What the task requires
Each line from the one containing "GPS: NEO-6M -> NEO-M8N" to the end of the listing below should be repeated exactly, with no other line included.

=== Begin Enclosure ===

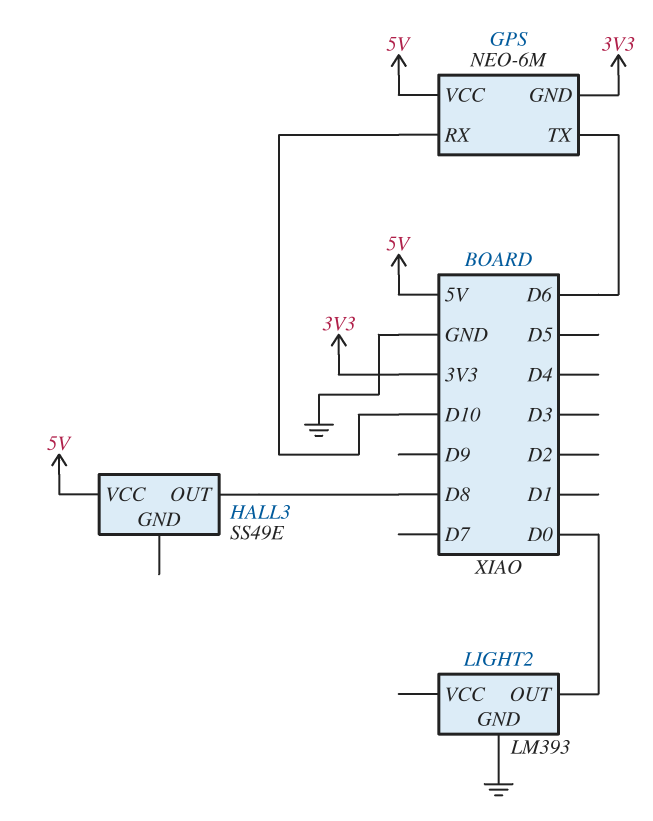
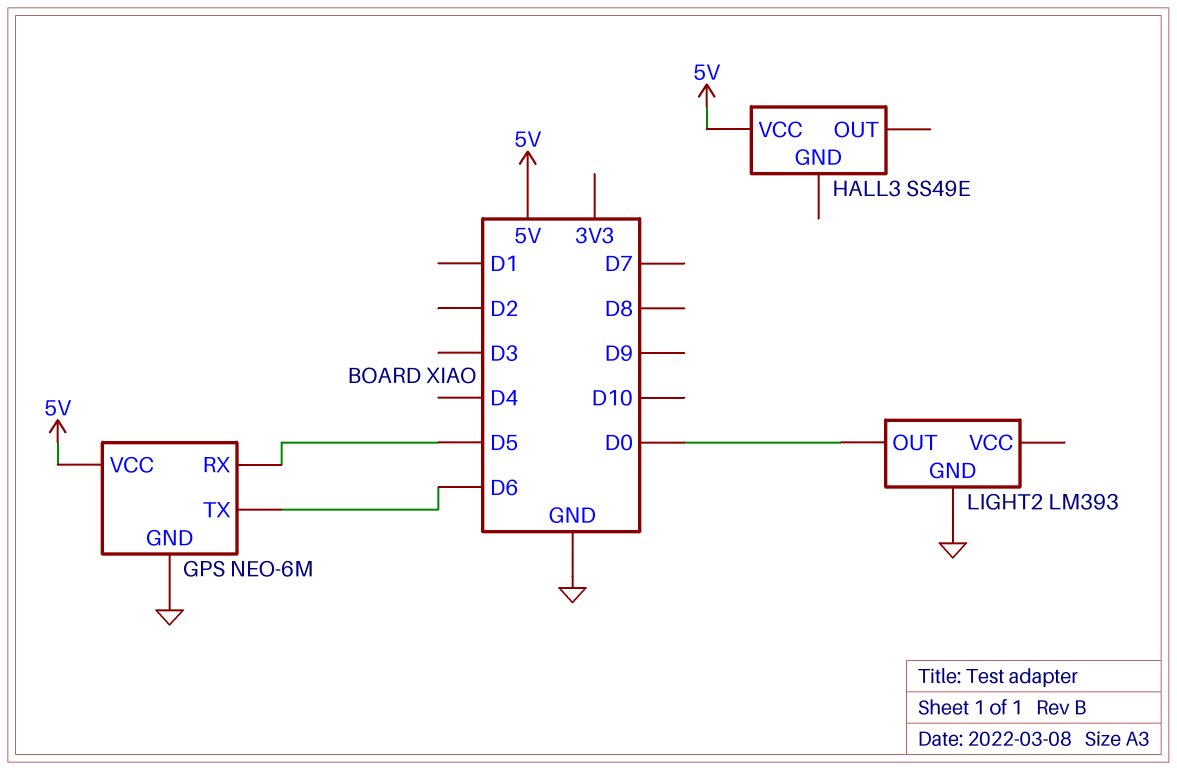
GPS pin GND: 3V3 -> GND
GPS pin RX: D10 -> D5
HALL3 pin OUT: D8 -> none

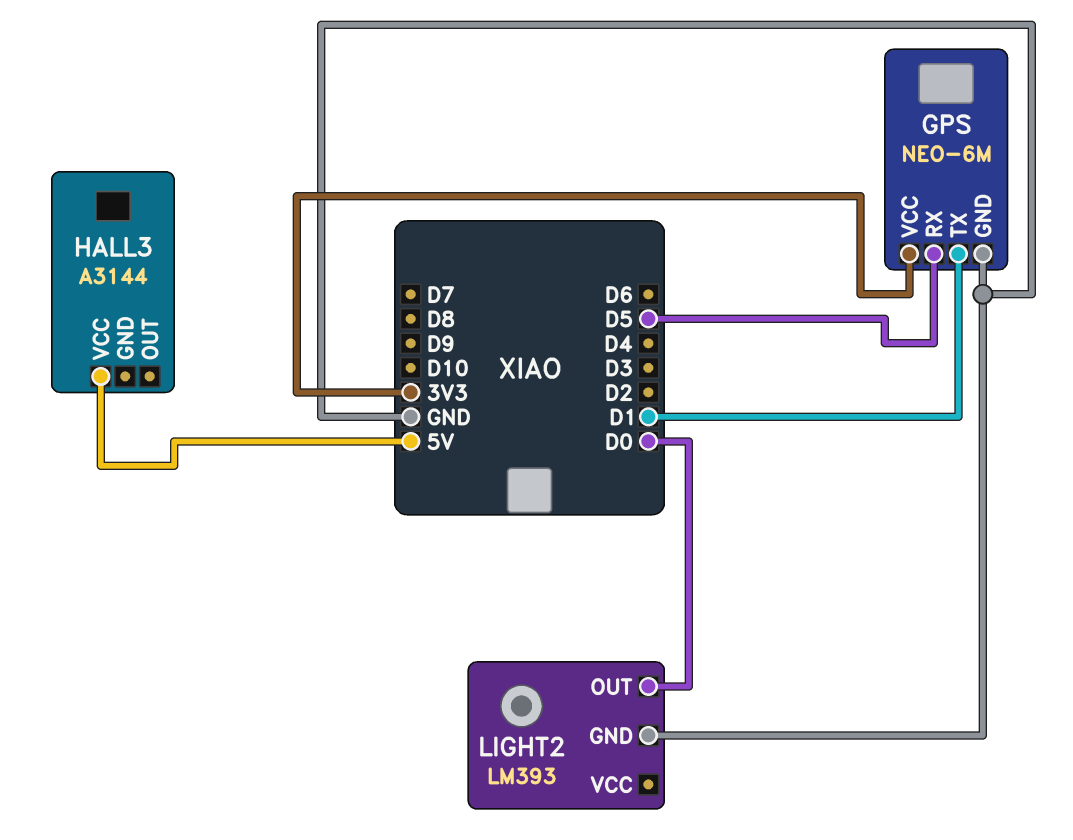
GPS pin TX: D6 -> D1
GPS pin VCC: 5V -> 3V3
HALL3: SS49E -> A3144

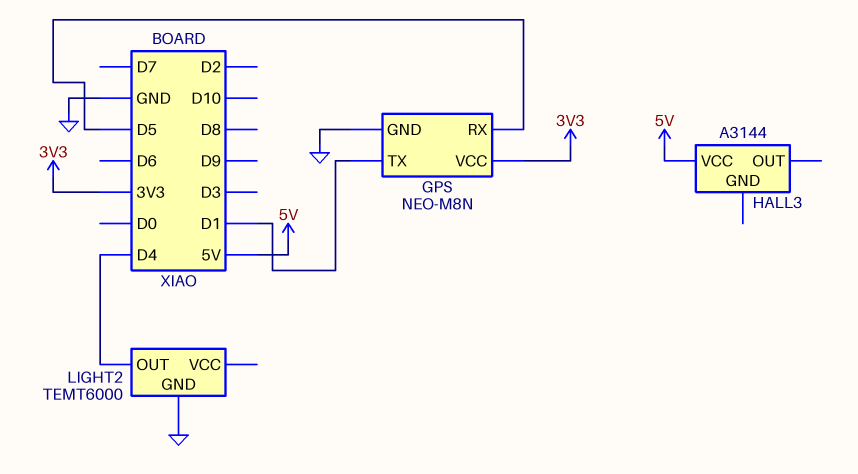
GPS: NEO-6M -> NEO-M8N
LIGHT2: LM393 -> TEMT6000
LIGHT2 pin OUT: D0 -> D4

=== End Enclosure ===

Problem solution
GPS: NEO-6M -> NEO-M8N
LIGHT2: LM393 -> TEMT6000
LIGHT2 pin OUT: D0 -> D4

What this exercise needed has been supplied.